Work task >>
Where does the word "green" occur in the entries below? Copy every line that has it.

(Object change descriptions)

[Start of Attachment]

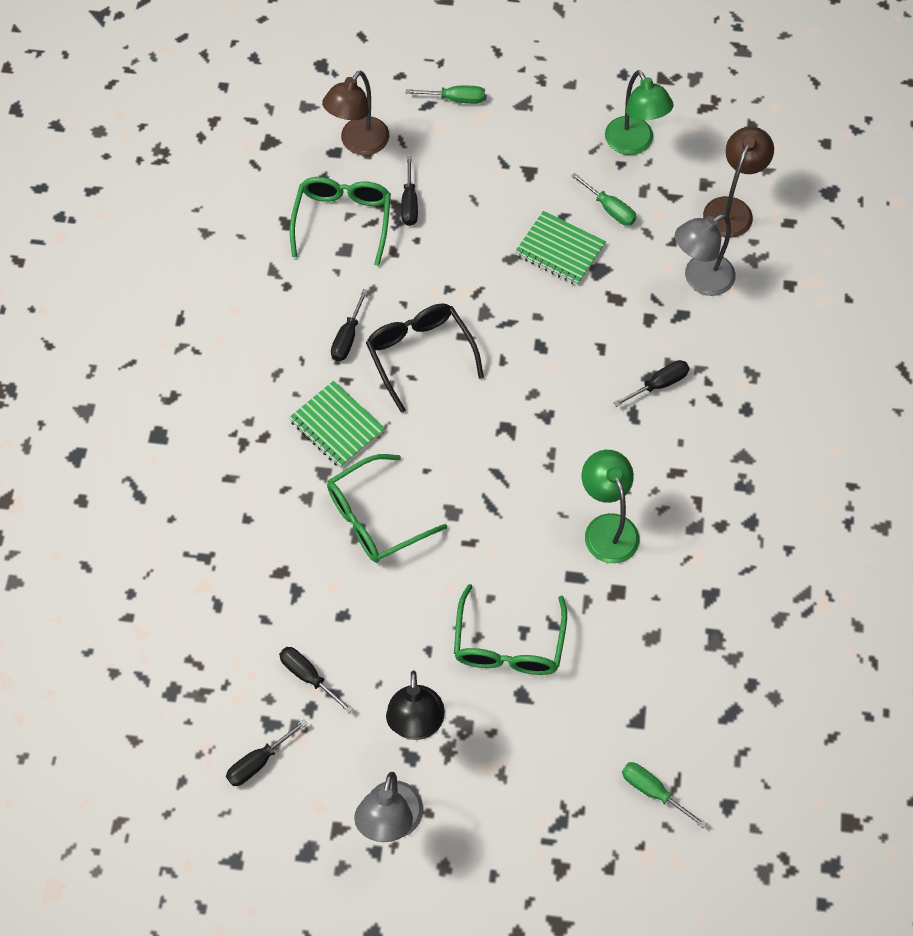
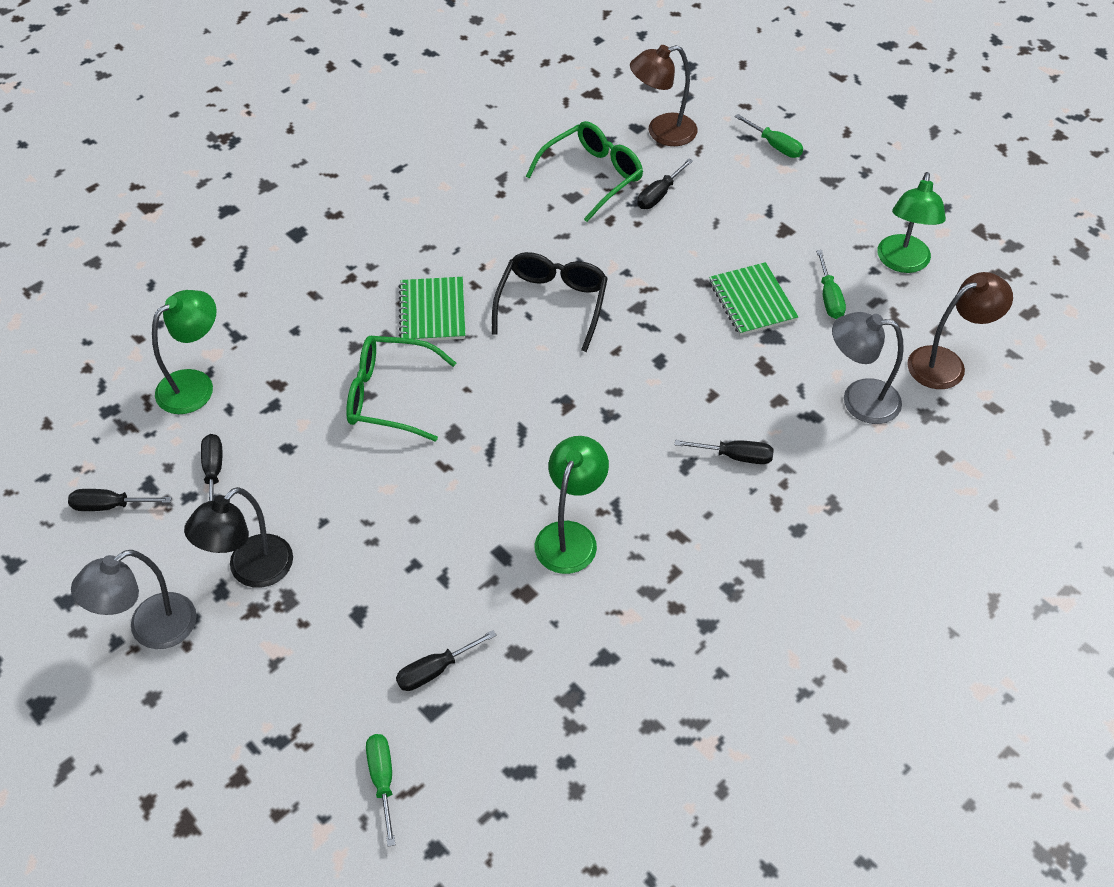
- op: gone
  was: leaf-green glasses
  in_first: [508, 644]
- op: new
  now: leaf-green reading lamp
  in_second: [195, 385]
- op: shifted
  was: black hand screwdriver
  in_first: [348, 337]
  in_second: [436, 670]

[End of Attachment]

Solution to the exercise >>
  was: leaf-green glasses
  now: leaf-green reading lamp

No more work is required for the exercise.